* _TO DO_: Without any pictures, retype exactly the lines that begin at the one holding "yellow semicircle: (136, 155)" and end at the last line of the data below.

[Stepwise shape edit descriptions]
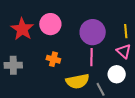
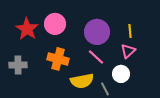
pink triangle: (124, 51) -> (128, 51), turned 35
pink line: (92, 57) -> (96, 57), turned -48
orange cross: (53, 59) -> (58, 59), size x1.5

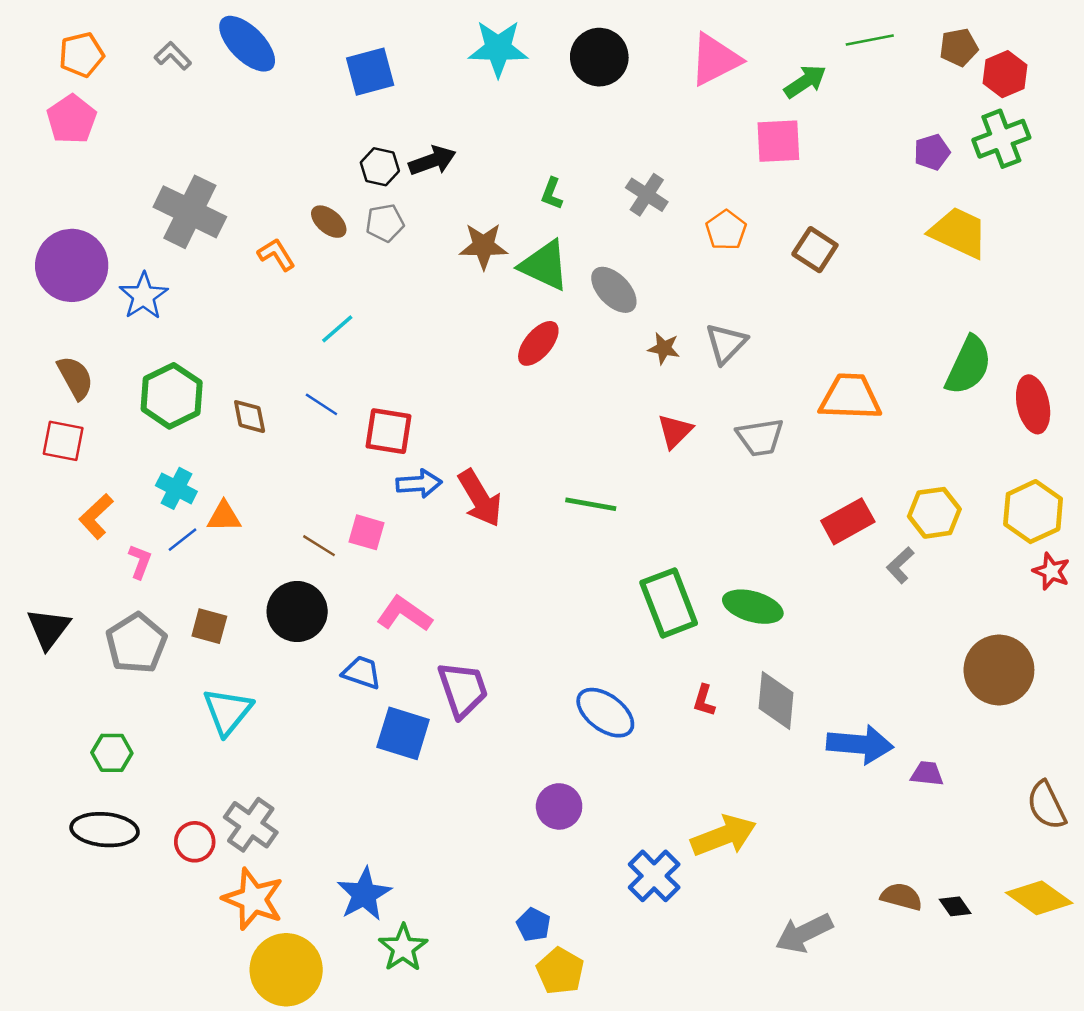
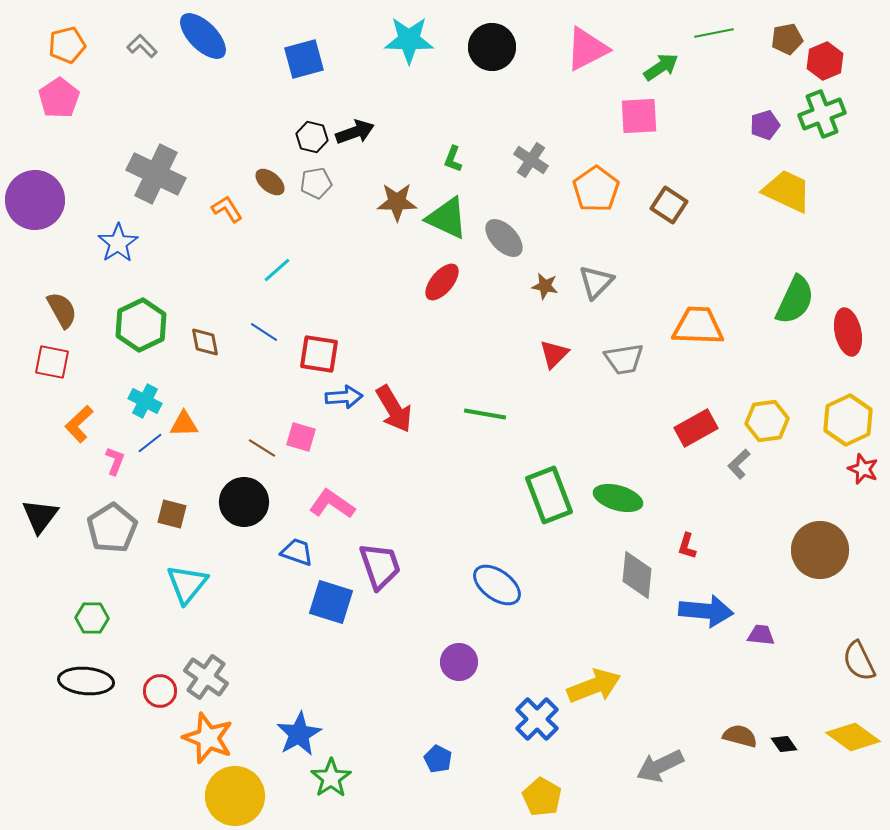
orange pentagon: (726, 230) -> (596, 189), size x1.4
purple circle: (72, 265) -> (35, 200), moved
red L-shape: (704, 700) -> (687, 546), moved
yellow pentagon: (560, 971) -> (542, 797), moved

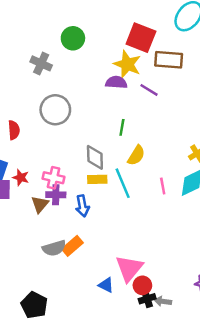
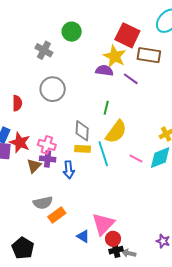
yellow semicircle: (136, 155) -> (116, 132), size x1.4
red star: (21, 177) -> (20, 143), size x1.5
pink line: (163, 186) -> (136, 158), turned -56
orange rectangle: (72, 246) -> (57, 215), moved

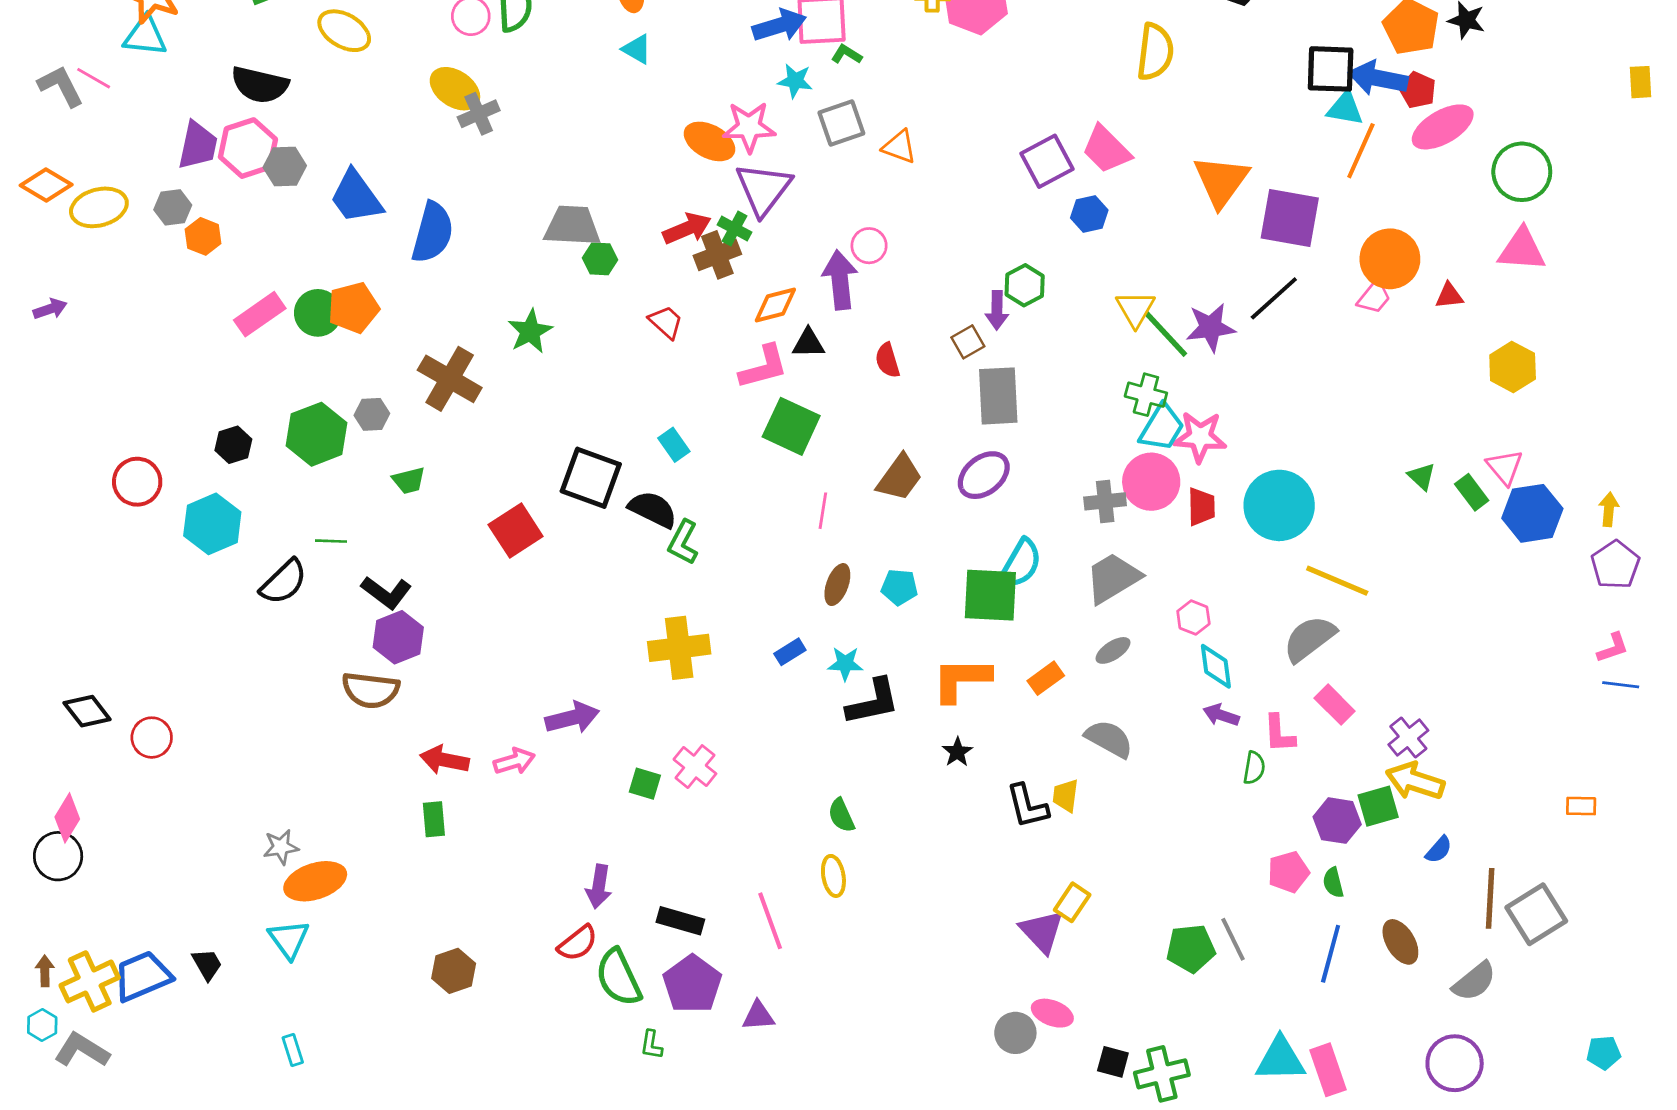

* _RESPONSE BELOW_:
yellow semicircle: (136, 155) -> (116, 132), size x1.4
red star: (21, 177) -> (20, 143), size x1.5
pink line: (163, 186) -> (136, 158), turned -56
orange rectangle: (72, 246) -> (57, 215), moved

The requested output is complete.